From the line that contains "blue bowling pin [98,261,160,380] -> none" to the last line of the entries, write each line out exactly; include both ends and nothing else.

● **Given data**:

=======

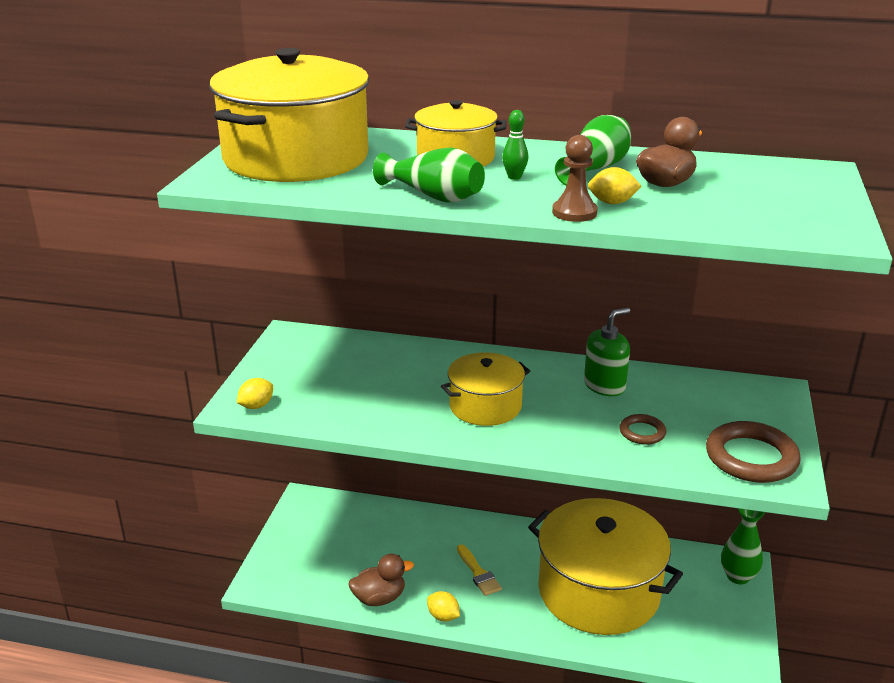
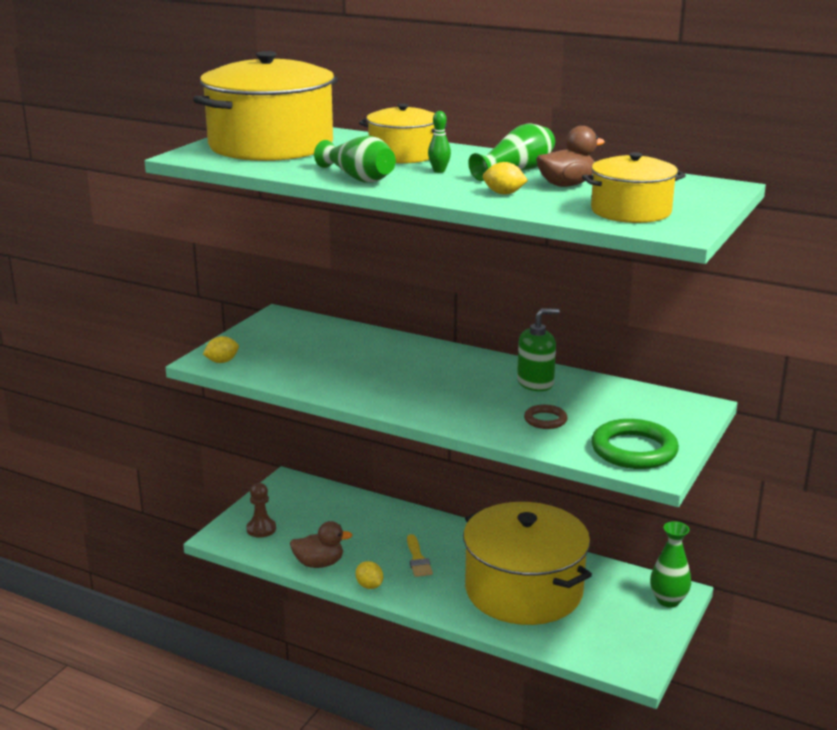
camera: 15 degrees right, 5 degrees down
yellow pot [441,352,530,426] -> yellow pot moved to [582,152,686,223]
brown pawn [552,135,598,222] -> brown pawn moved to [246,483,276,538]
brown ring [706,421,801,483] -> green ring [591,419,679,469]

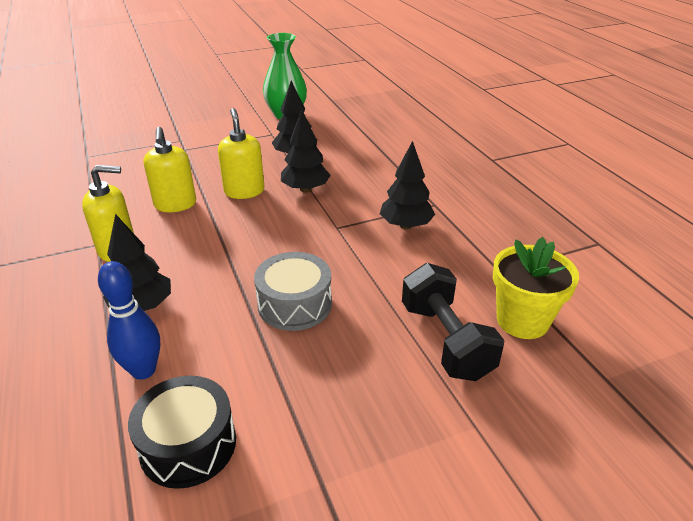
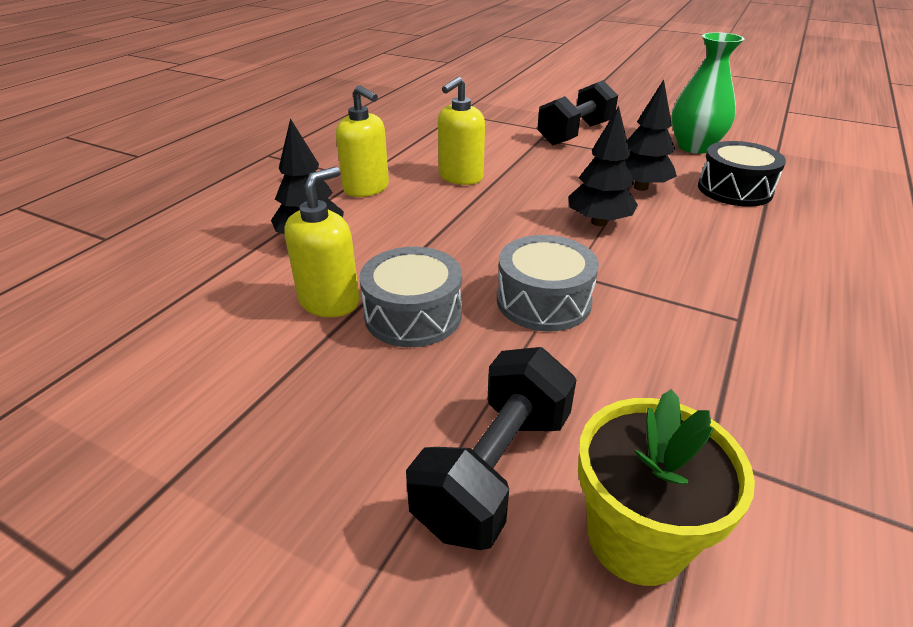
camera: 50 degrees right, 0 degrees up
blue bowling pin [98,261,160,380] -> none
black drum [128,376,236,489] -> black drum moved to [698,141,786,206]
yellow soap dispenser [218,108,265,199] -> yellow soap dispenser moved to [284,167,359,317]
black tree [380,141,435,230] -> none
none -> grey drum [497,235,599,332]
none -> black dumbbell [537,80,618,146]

=======

● **Response area**:
blue bowling pin [98,261,160,380] -> none
black drum [128,376,236,489] -> black drum moved to [698,141,786,206]
yellow soap dispenser [218,108,265,199] -> yellow soap dispenser moved to [284,167,359,317]
black tree [380,141,435,230] -> none
none -> grey drum [497,235,599,332]
none -> black dumbbell [537,80,618,146]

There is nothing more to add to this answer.